WHAT YOU ARE ASKED TO DO -> Wherever the word "yellow" occurs in the listing below, copy that whole line.

——

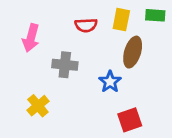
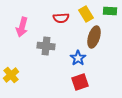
yellow rectangle: (121, 20) -> (86, 14), turned -42
yellow cross: (38, 106) -> (11, 75), moved
red square: (130, 120) -> (80, 82), moved

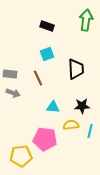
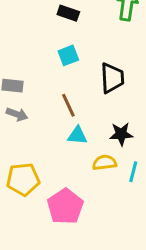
brown line: (38, 78) -> (68, 105), moved
pink pentagon: (45, 139) -> (65, 206), moved, turned 30
yellow pentagon: (21, 156) -> (23, 179), moved

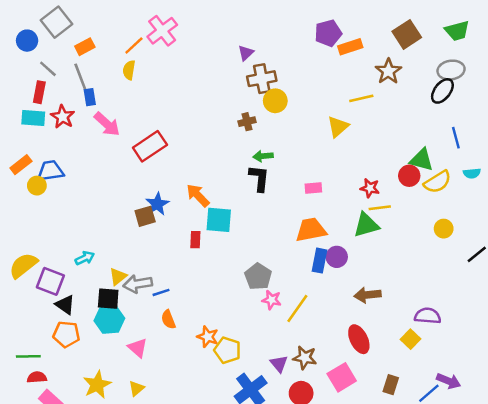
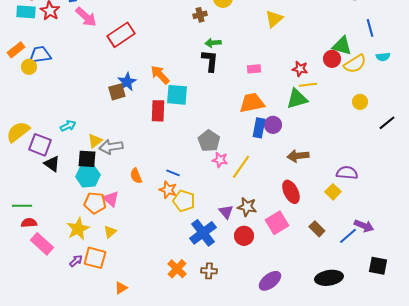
red rectangle: (195, 240) -> (158, 111), size x1.5
blue line: (161, 292) -> (173, 173), moved, turned 40
orange pentagon: (66, 334) -> (95, 203), moved
brown rectangle: (391, 385) -> (317, 229), turned -63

——

EXERCISE RESULT ->
yellow rectangle: (121, 20) -> (86, 14), turned -42
yellow cross: (38, 106) -> (11, 75), moved
yellow pentagon: (21, 156) -> (23, 179), moved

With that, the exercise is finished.